What you need to do:
Every line holding the string "slope" is to be copied from the entries below.

***** Exercise inputs *****

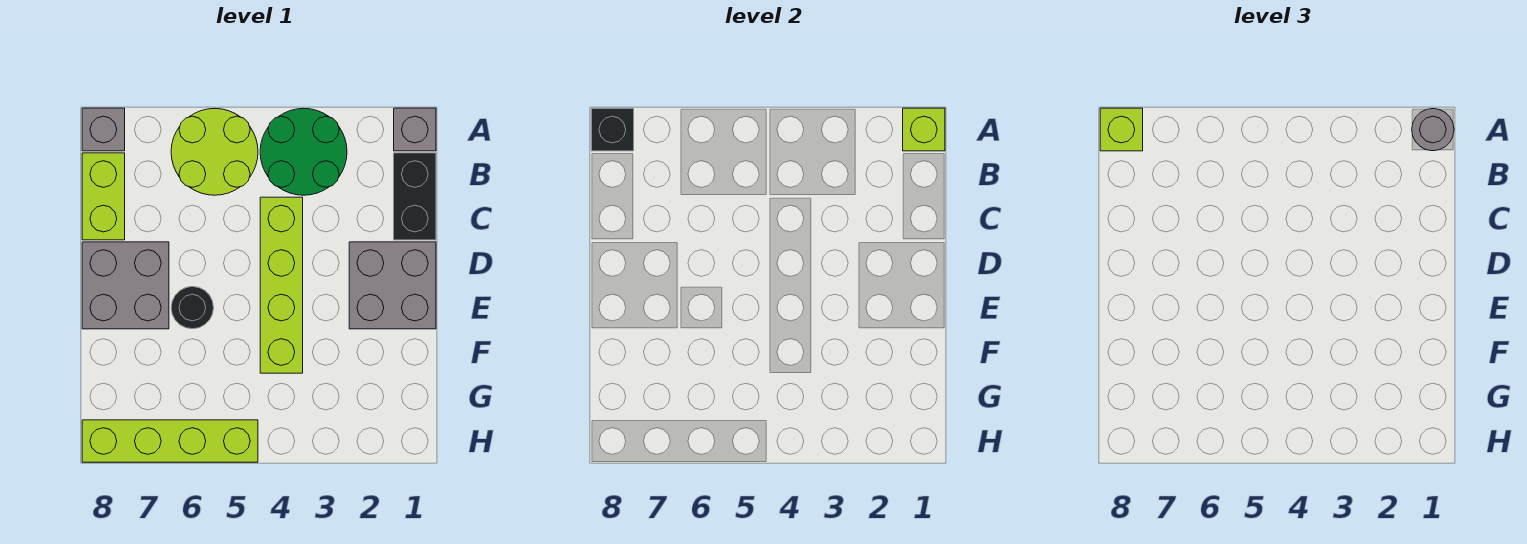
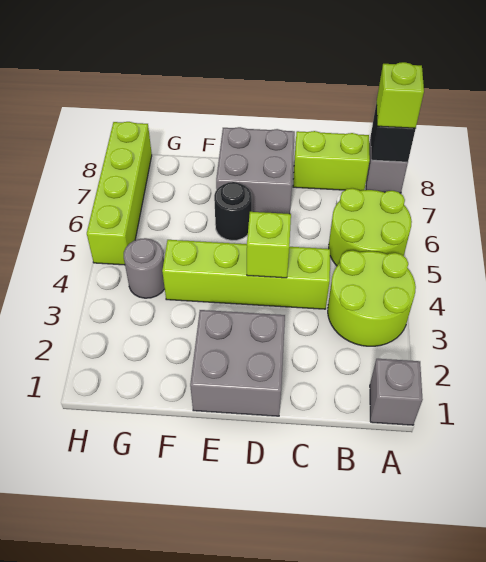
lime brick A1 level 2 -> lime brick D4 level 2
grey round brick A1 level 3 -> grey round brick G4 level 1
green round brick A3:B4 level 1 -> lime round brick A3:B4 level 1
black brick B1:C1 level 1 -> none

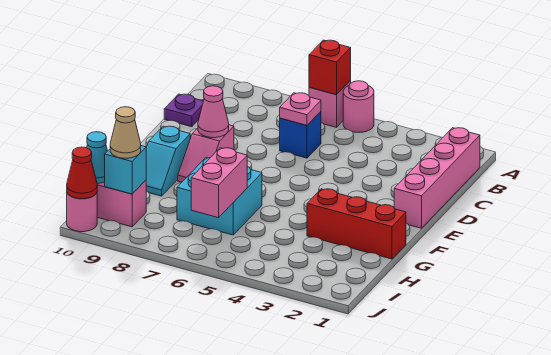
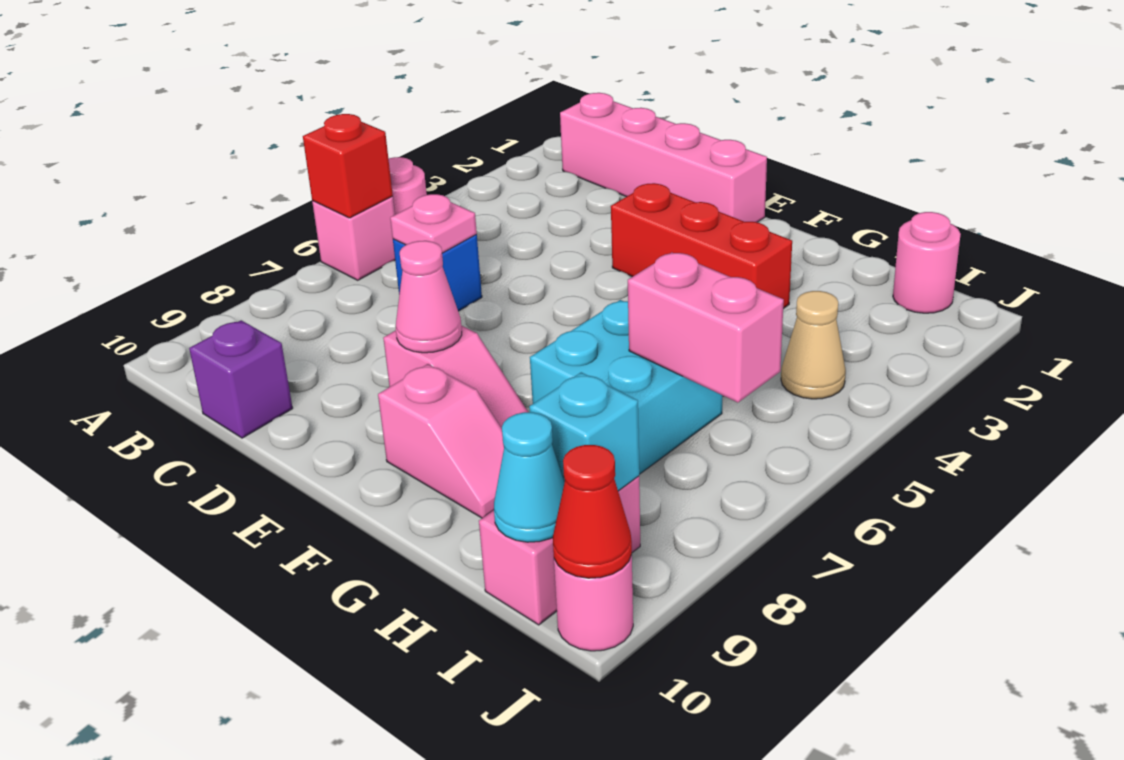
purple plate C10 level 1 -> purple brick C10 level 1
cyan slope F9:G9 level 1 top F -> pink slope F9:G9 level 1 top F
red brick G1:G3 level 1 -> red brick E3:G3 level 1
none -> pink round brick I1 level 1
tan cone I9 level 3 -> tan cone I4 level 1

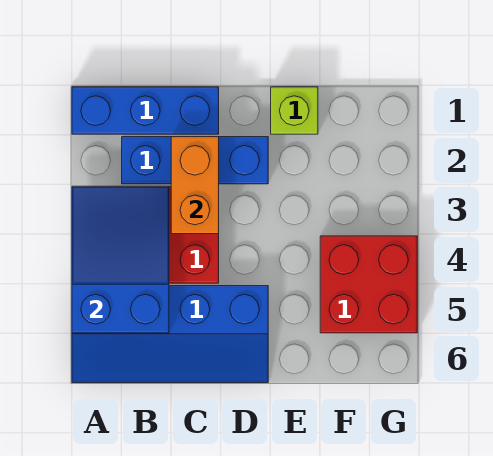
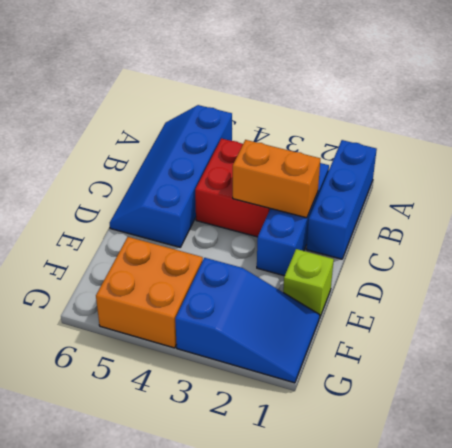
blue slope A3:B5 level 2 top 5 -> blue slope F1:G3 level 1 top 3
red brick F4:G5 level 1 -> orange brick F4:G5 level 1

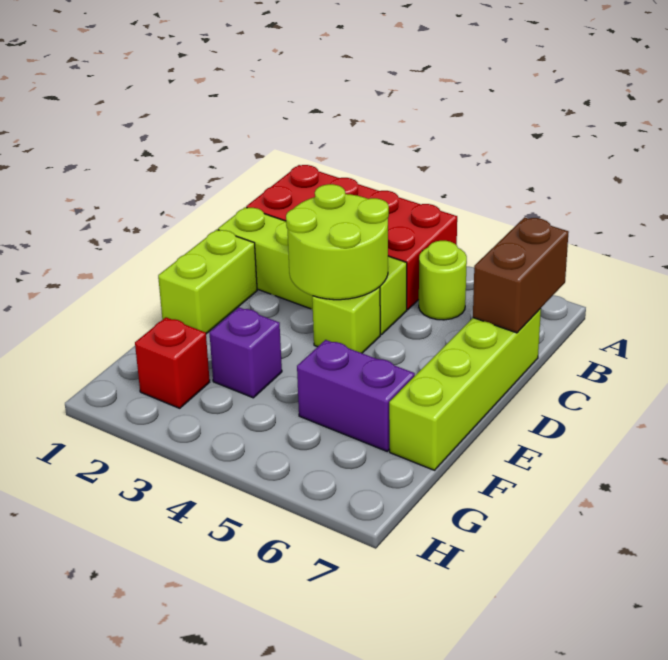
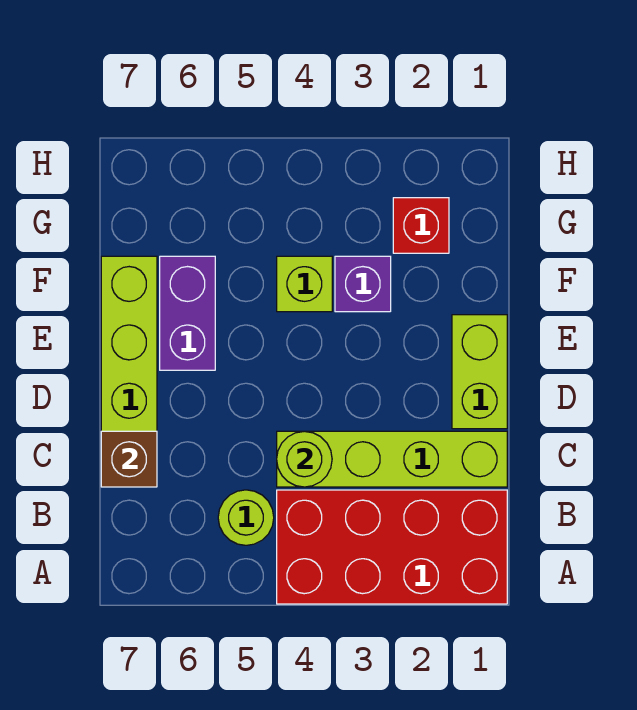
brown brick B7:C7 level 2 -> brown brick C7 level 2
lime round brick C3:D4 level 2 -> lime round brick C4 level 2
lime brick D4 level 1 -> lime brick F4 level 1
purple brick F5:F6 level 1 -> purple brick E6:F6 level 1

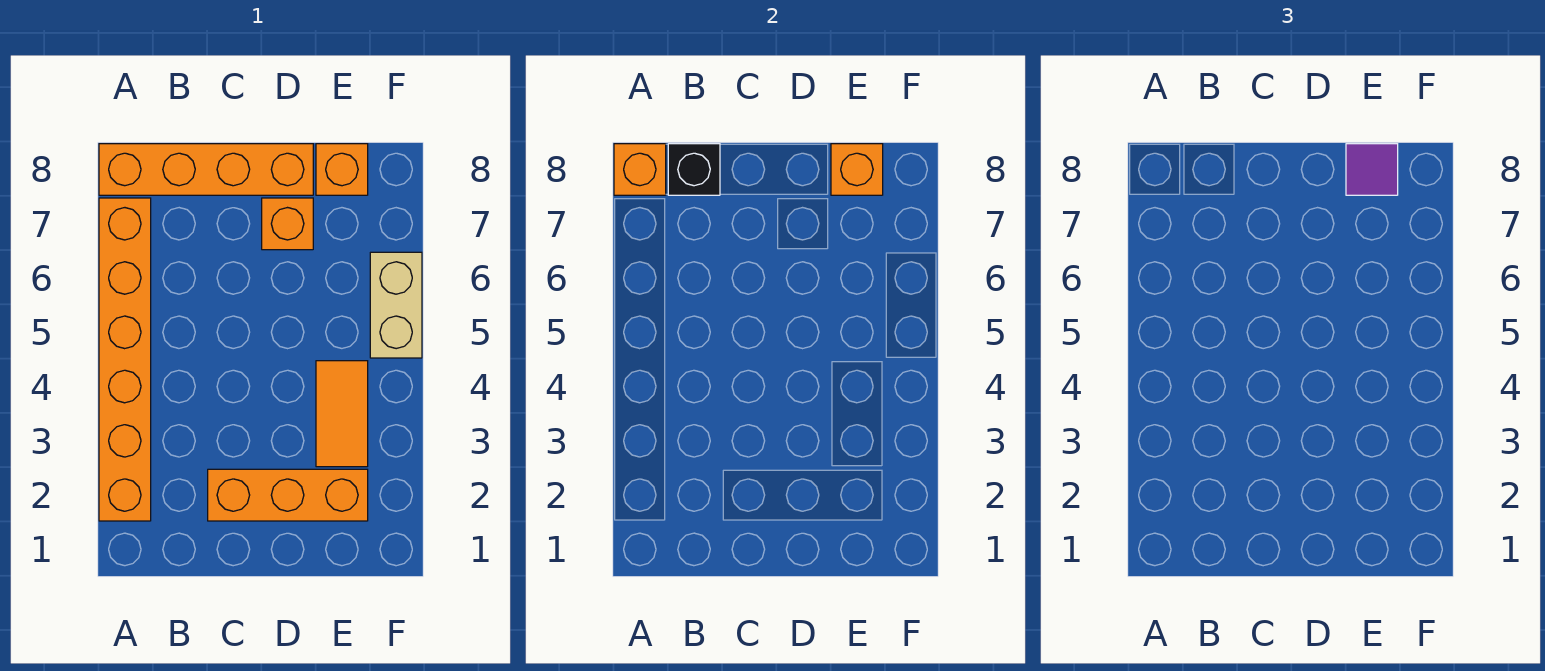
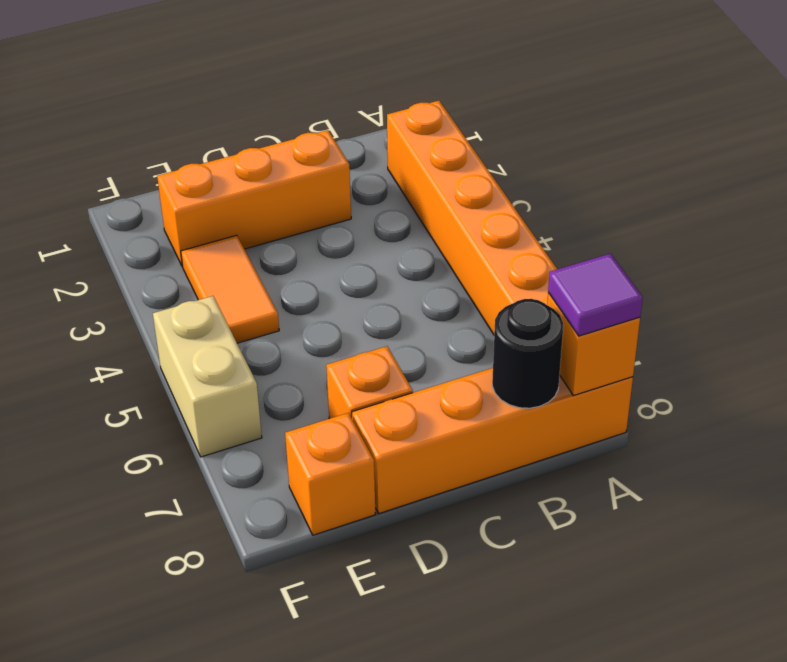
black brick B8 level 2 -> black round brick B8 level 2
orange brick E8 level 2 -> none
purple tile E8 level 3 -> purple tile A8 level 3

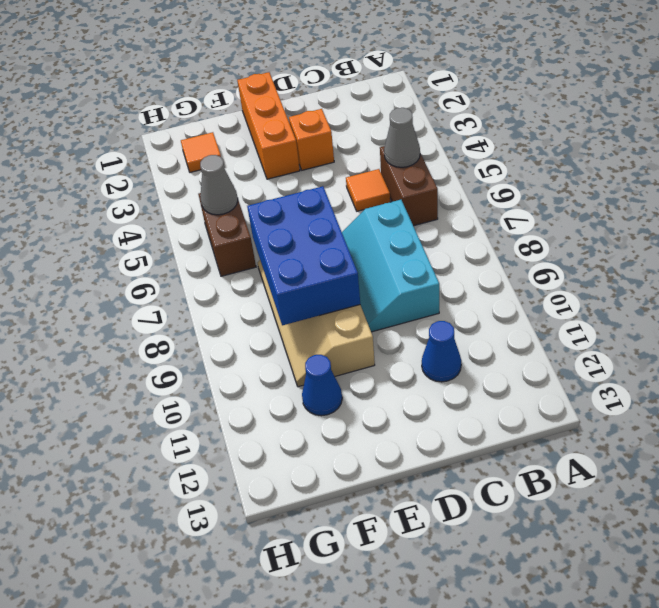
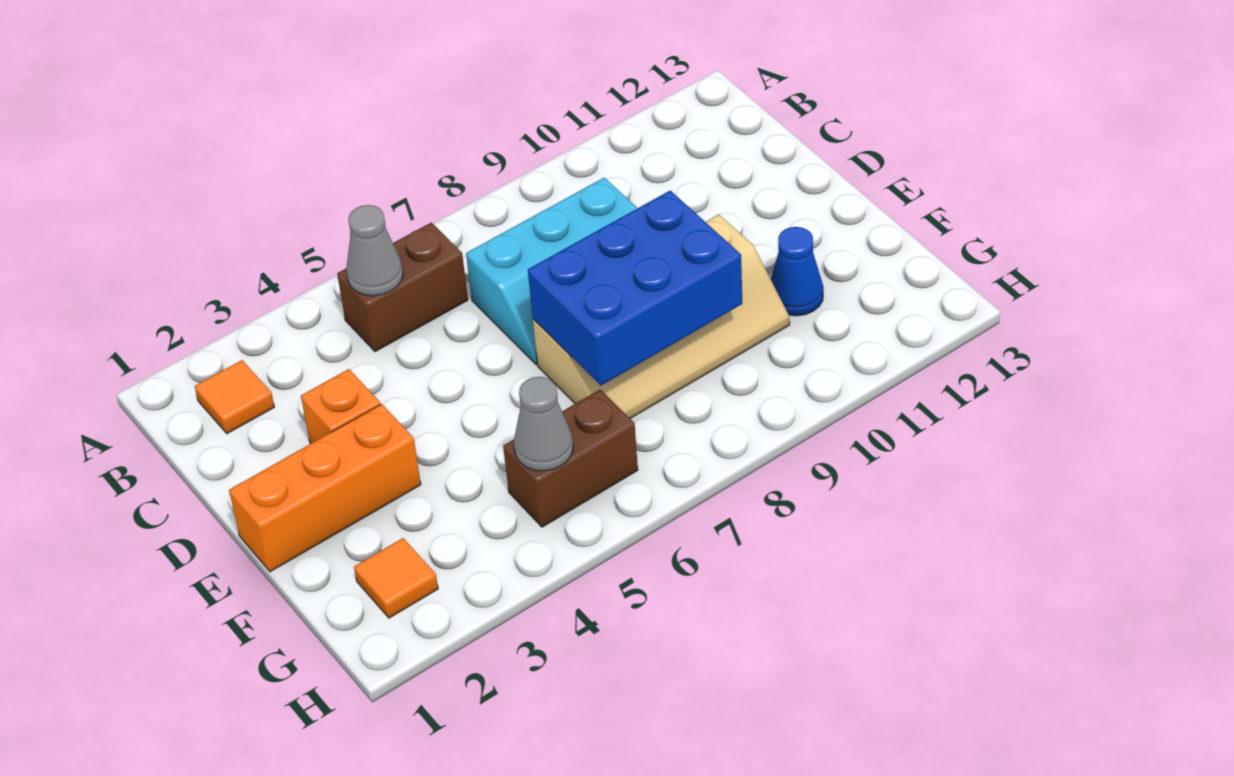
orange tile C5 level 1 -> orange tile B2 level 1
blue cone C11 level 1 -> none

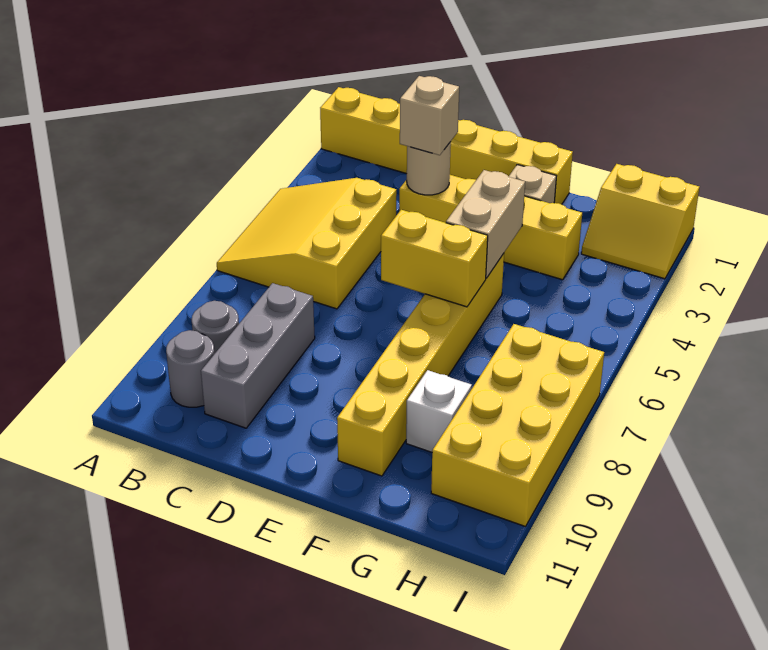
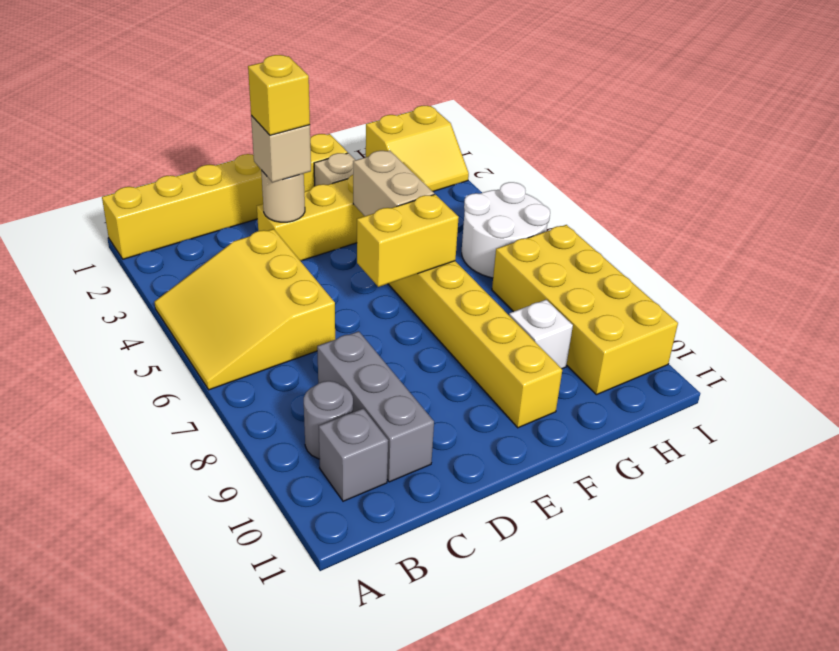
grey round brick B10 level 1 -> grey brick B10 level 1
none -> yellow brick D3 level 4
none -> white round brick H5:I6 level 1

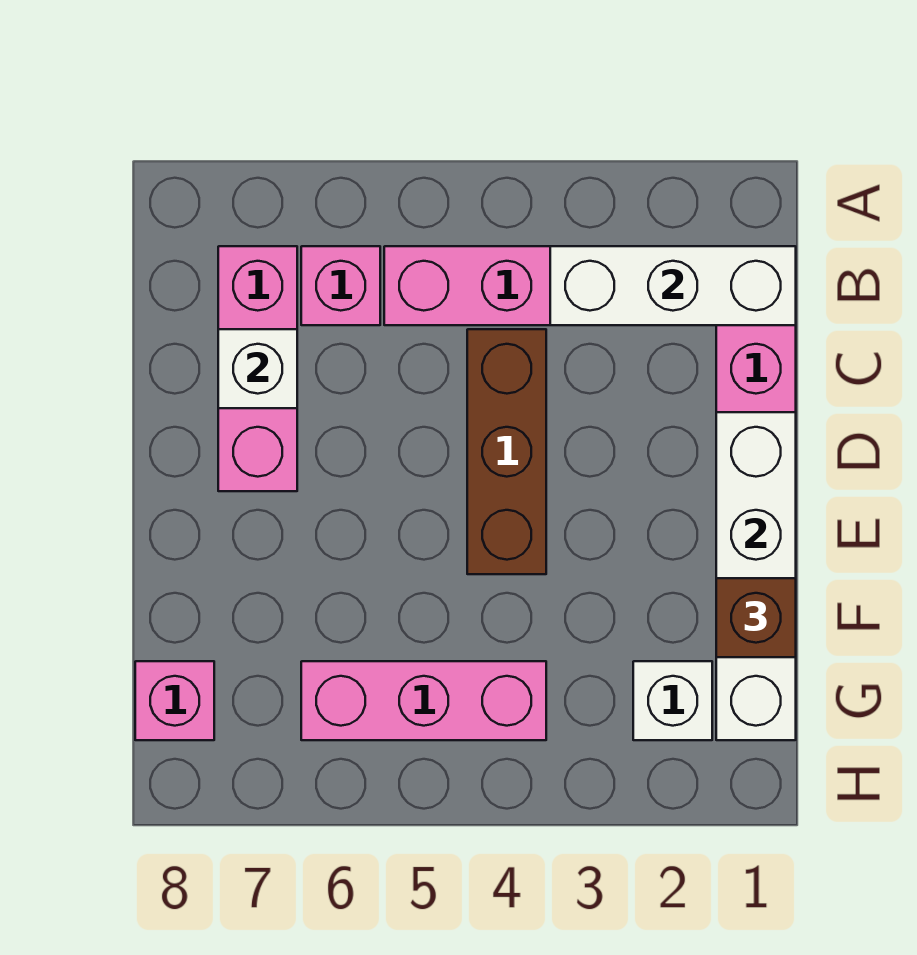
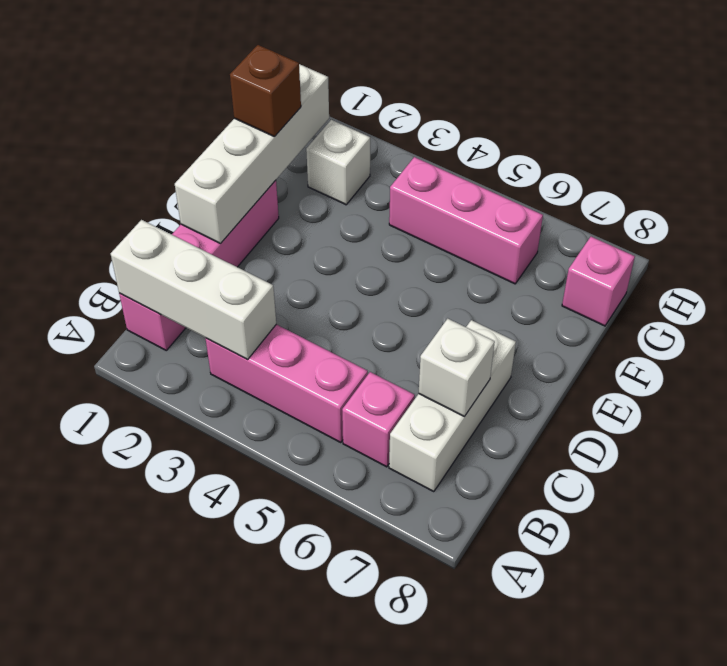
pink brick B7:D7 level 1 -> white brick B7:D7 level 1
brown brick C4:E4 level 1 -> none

*****

Output:
cyan slope F9:G9 level 1 top F -> pink slope F9:G9 level 1 top F
blue slope A3:B5 level 2 top 5 -> blue slope F1:G3 level 1 top 3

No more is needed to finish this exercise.